───── Entries ─────
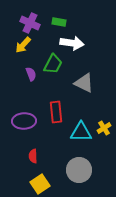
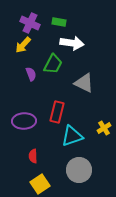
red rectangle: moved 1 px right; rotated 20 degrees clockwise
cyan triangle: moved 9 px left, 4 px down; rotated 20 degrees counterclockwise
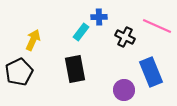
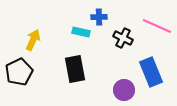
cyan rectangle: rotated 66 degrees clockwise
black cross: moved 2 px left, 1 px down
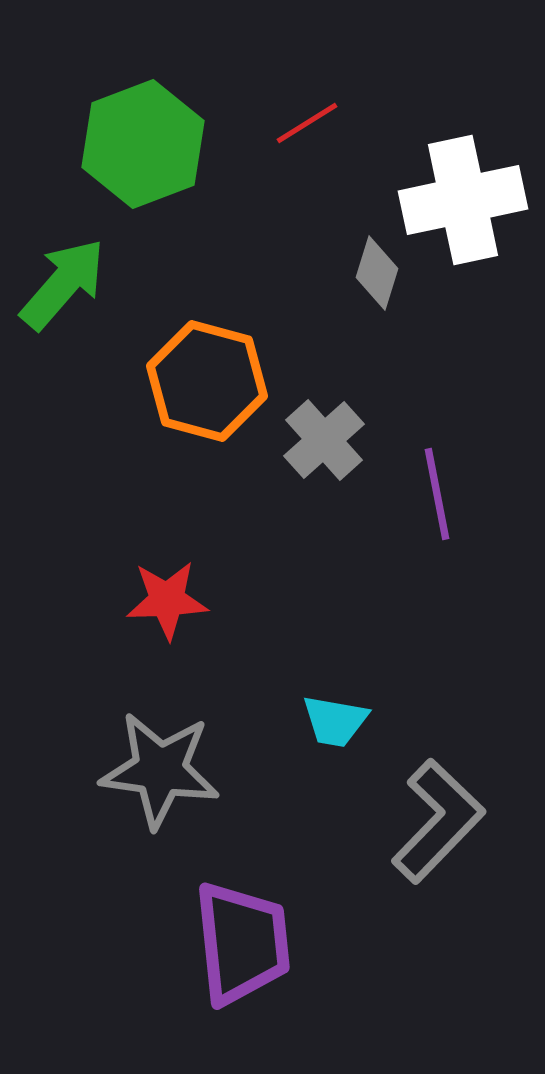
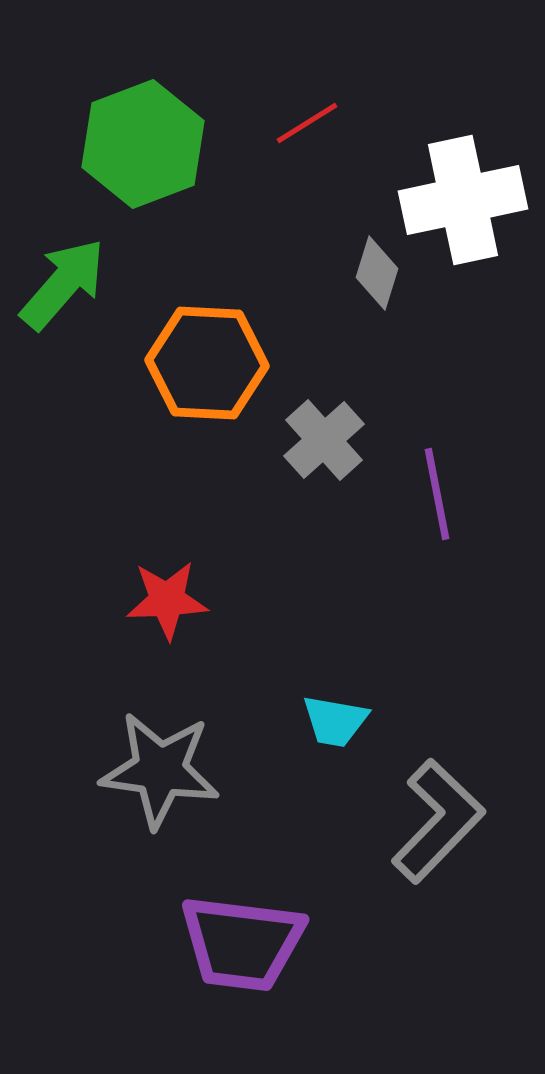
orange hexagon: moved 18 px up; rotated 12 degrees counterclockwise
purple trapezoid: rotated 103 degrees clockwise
─────
[Your goal]: Could you return each of the lines above verbatim, leaving out the pictures?

[Answer for this exercise]:
red rectangle: moved 1 px right; rotated 20 degrees clockwise
cyan triangle: moved 9 px left, 4 px down; rotated 20 degrees counterclockwise
cyan rectangle: rotated 66 degrees clockwise
black cross: moved 2 px left, 1 px down
orange hexagon: moved 18 px up; rotated 12 degrees counterclockwise
purple trapezoid: rotated 103 degrees clockwise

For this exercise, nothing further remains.